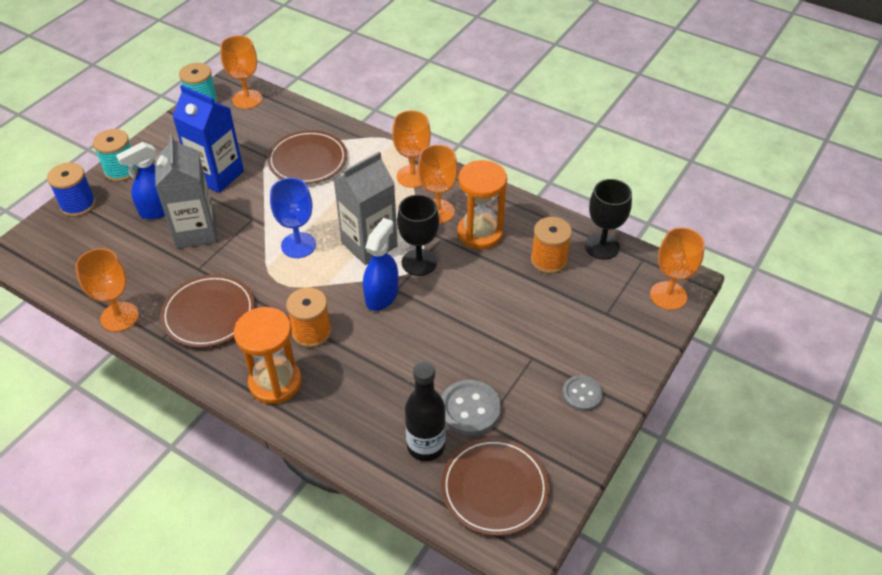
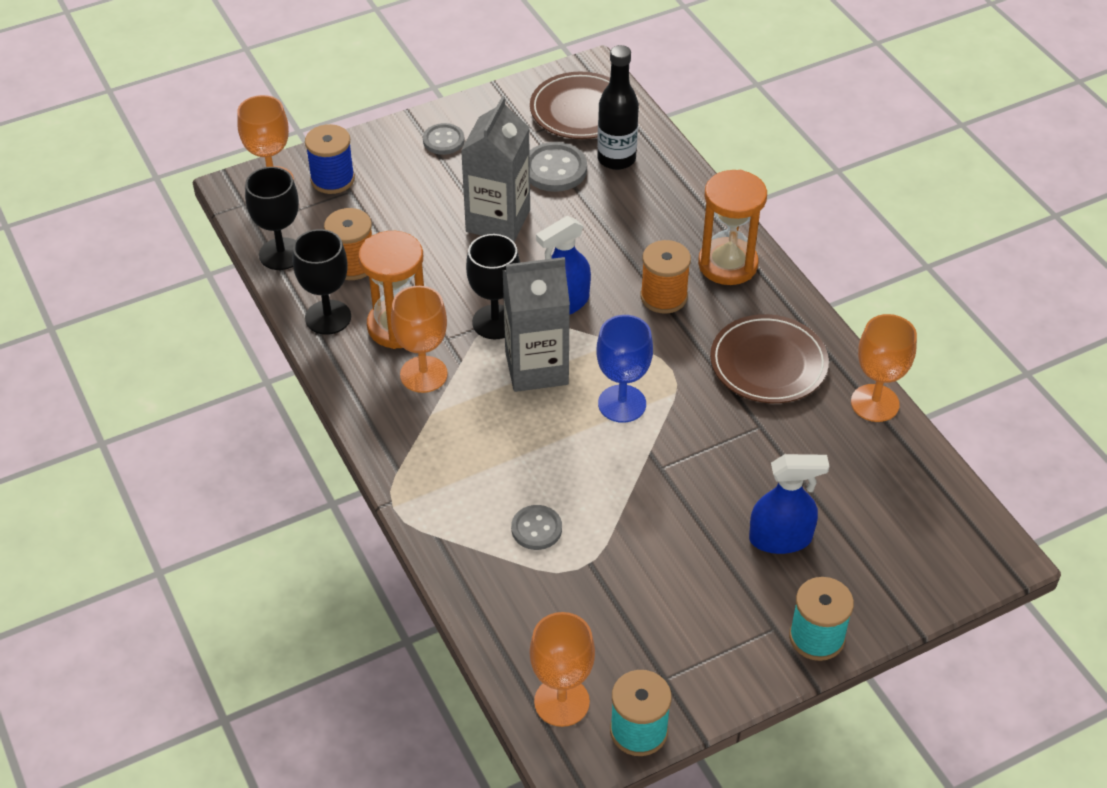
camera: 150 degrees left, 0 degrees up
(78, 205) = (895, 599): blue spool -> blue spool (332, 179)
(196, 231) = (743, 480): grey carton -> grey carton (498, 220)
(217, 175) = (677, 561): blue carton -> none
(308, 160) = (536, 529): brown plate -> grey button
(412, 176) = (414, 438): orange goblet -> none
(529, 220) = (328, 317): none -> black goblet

------------------------------------------------------------

Prompt: The answer should match the material exactly, with every picture removed.

Answer area:
camera: 150 degrees left, 0 degrees up
(78, 205) = (895, 599): blue spool -> blue spool (332, 179)
(196, 231) = (743, 480): grey carton -> grey carton (498, 220)
(217, 175) = (677, 561): blue carton -> none
(308, 160) = (536, 529): brown plate -> grey button
(412, 176) = (414, 438): orange goblet -> none
(529, 220) = (328, 317): none -> black goblet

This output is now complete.